● **SUPPLIED DATA**

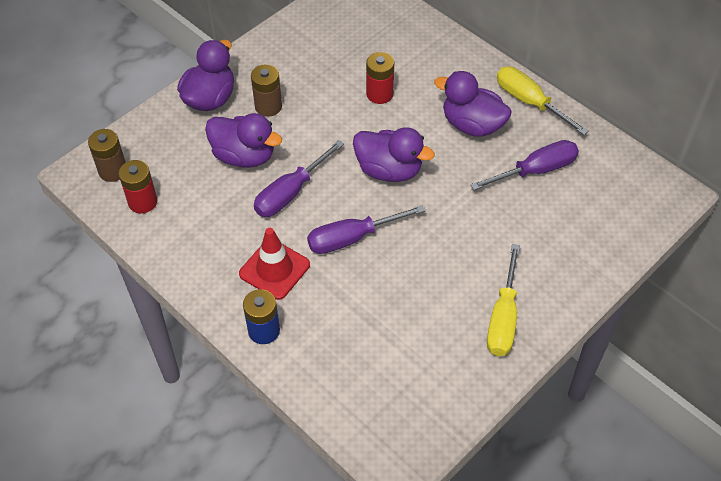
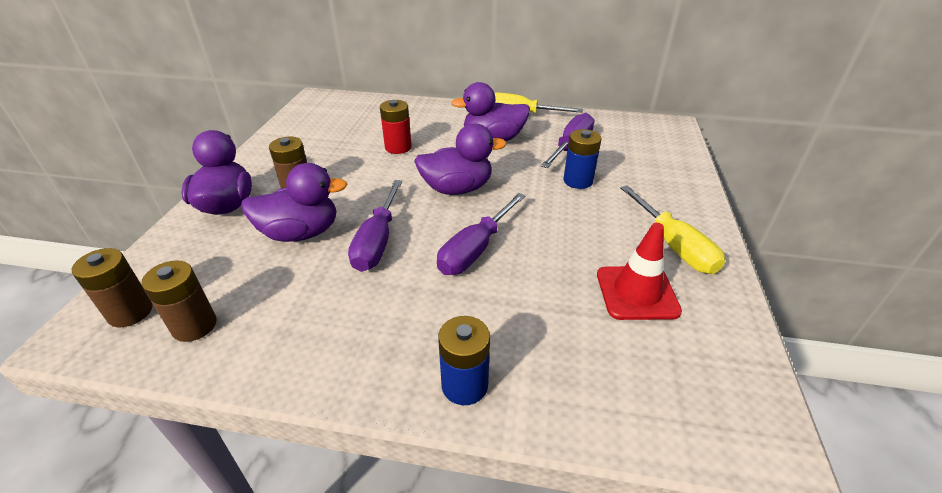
camera: 35 degrees left, 15 degrees down
(142, 202) = (194, 326): red battery -> brown battery
(274, 269) = (420, 314): red traffic cone -> red traffic cone (637, 293)
(498, 214) = (578, 181): none -> blue battery

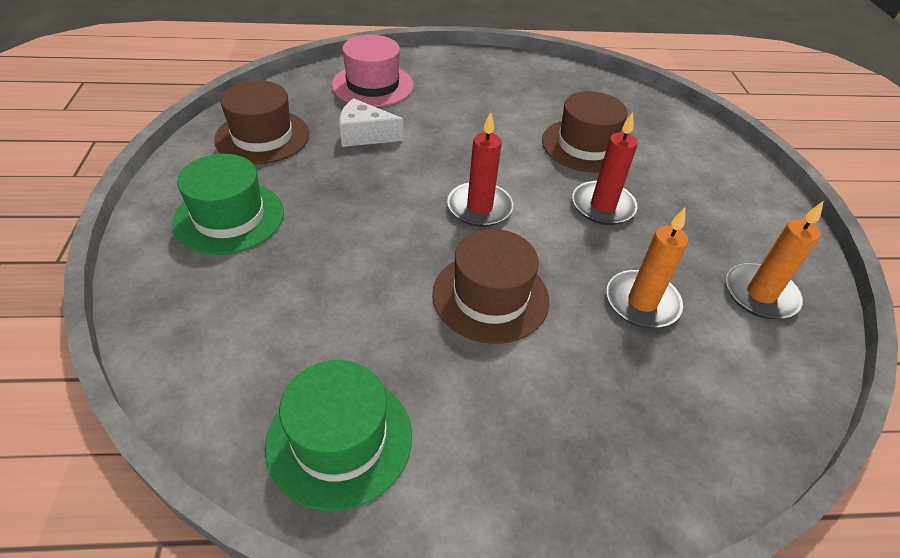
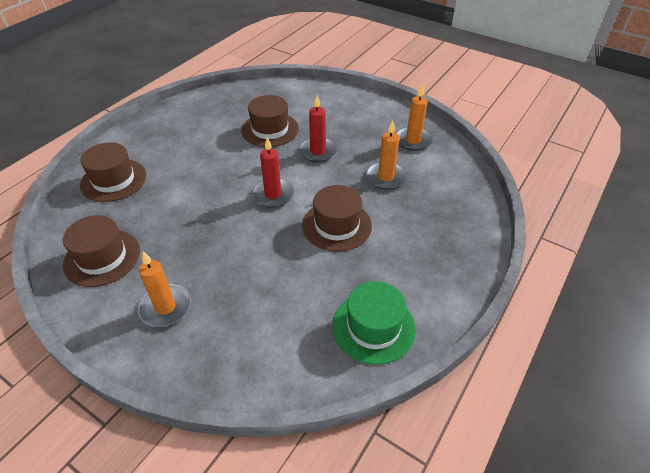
camera: 50 degrees left, 0 degrees up
(229, 217) = (165, 307): green hat -> orange candle
(364, 135) = (159, 208): white cheese -> none
(373, 85) = (113, 180): pink hat -> brown hat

● **YOUR ASSIGNMENT**
From the line with "(498, 214) = (578, 181): none -> blue battery" to the final line of the records, inclusive, set down the lines exactly and add nothing; leave every picture out.

● **ANSWER AREA**
(498, 214) = (578, 181): none -> blue battery

camera: 50 degrees left, 0 degrees up
(229, 217) = (165, 307): green hat -> orange candle
(364, 135) = (159, 208): white cheese -> none
(373, 85) = (113, 180): pink hat -> brown hat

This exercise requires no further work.